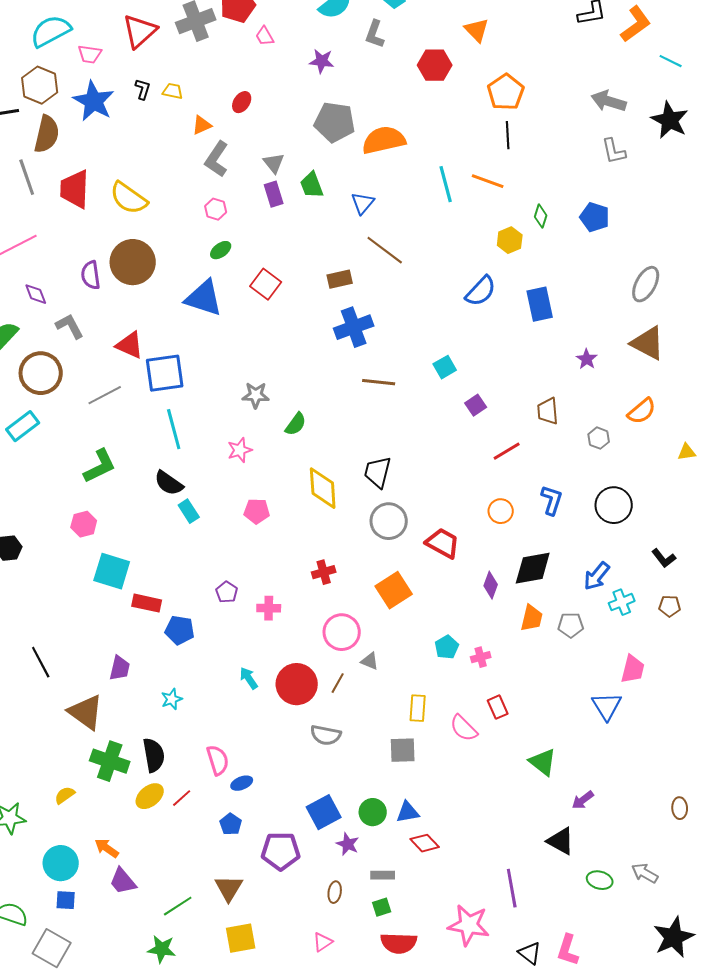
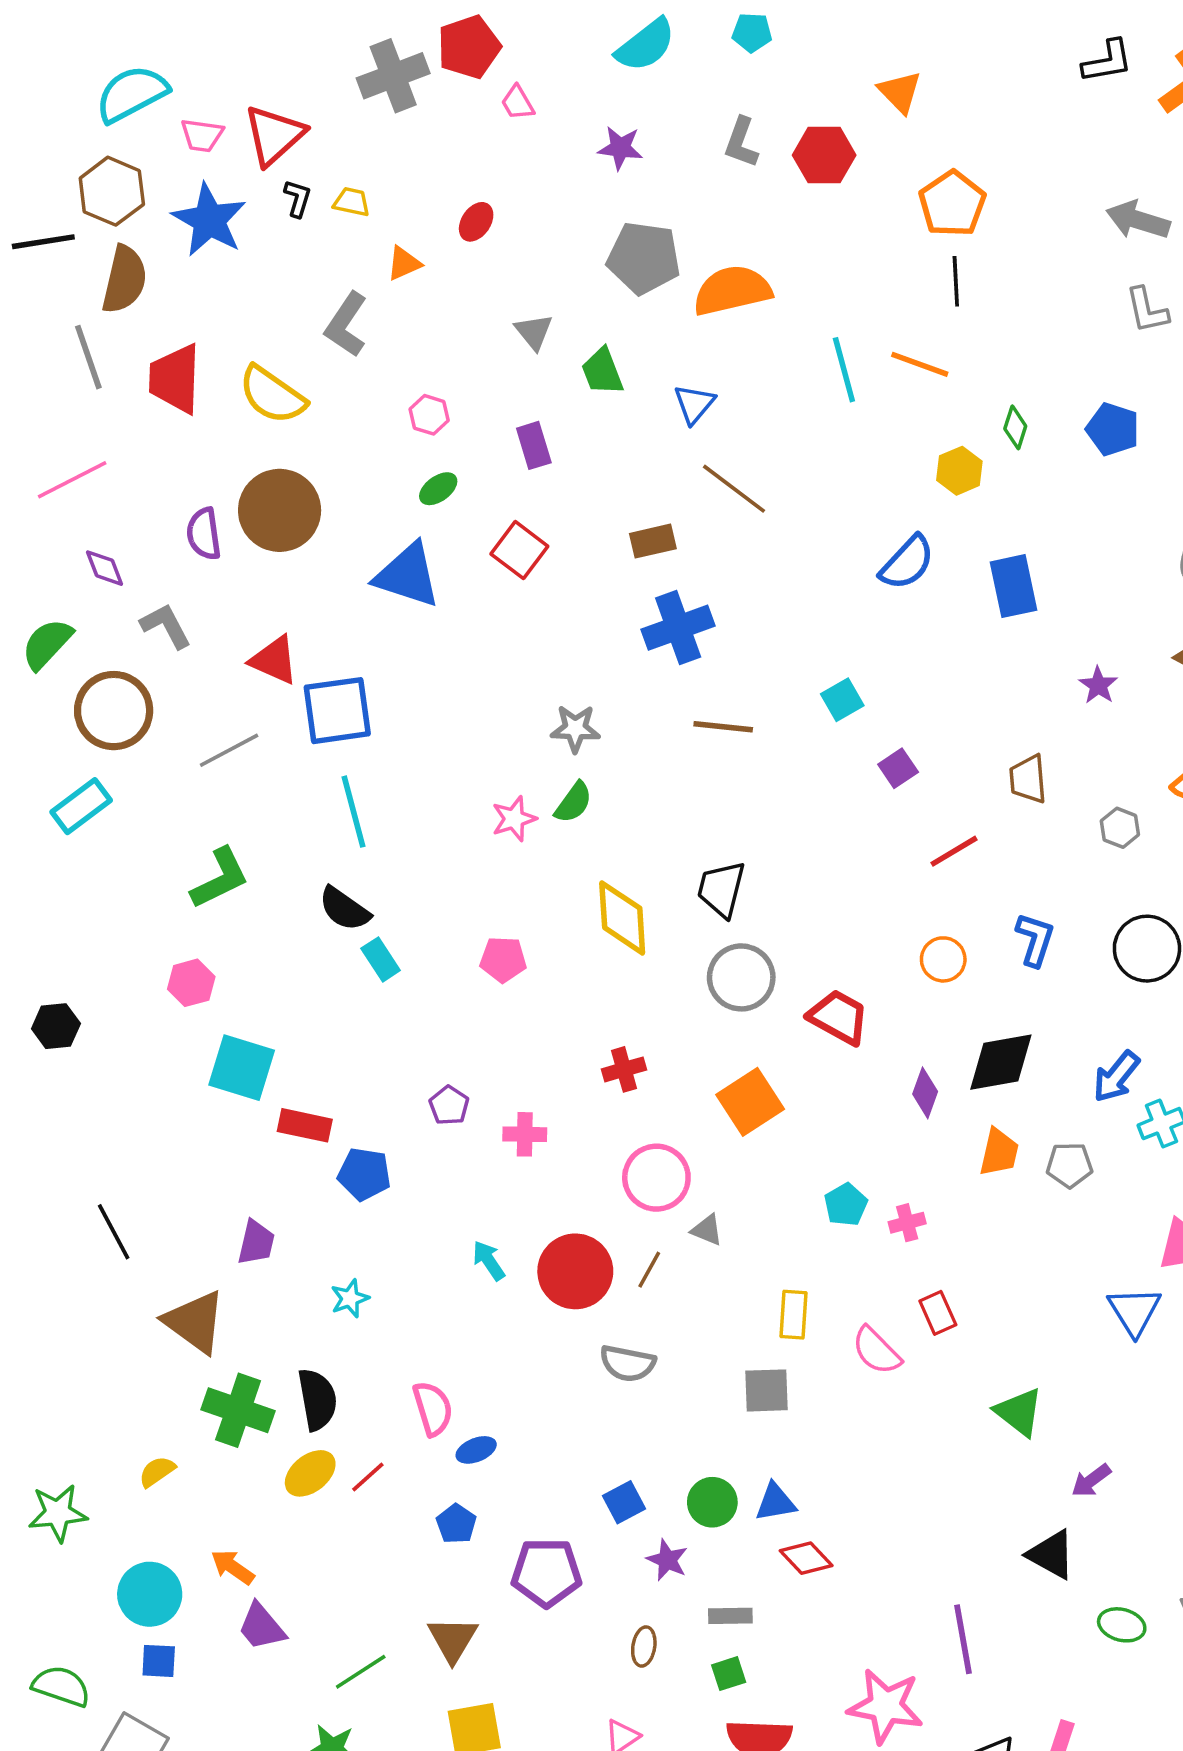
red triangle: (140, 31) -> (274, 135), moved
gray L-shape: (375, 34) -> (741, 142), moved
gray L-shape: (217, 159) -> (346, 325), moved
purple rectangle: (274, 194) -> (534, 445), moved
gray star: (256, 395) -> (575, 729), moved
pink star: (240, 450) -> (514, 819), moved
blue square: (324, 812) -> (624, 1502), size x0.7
------------------------------------------------------------
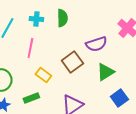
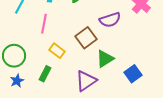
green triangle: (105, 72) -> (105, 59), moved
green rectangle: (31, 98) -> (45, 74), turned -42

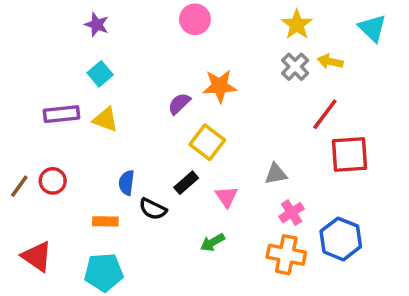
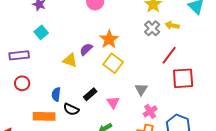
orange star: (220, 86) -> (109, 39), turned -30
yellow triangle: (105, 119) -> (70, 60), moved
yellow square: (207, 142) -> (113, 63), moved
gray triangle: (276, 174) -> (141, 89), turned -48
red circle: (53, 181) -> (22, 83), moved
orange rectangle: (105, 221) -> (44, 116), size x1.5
------------------------------------------------------------
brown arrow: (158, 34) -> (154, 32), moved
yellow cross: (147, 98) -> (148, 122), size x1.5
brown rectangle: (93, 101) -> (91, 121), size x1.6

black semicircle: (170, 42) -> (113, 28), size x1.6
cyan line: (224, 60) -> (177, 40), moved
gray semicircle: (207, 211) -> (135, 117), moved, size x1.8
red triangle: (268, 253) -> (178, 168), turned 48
------------------------------------------------------------
● Exercise brief: In the entries above, find the line with "brown arrow: (158, 34) -> (154, 32), moved" and the line with "red triangle: (268, 253)", then restate word for word both of them and every line between, with nothing more.

● Result of this exercise:
brown arrow: (158, 34) -> (154, 32), moved
yellow cross: (147, 98) -> (148, 122), size x1.5
brown rectangle: (93, 101) -> (91, 121), size x1.6

black semicircle: (170, 42) -> (113, 28), size x1.6
cyan line: (224, 60) -> (177, 40), moved
gray semicircle: (207, 211) -> (135, 117), moved, size x1.8
red triangle: (268, 253) -> (178, 168), turned 48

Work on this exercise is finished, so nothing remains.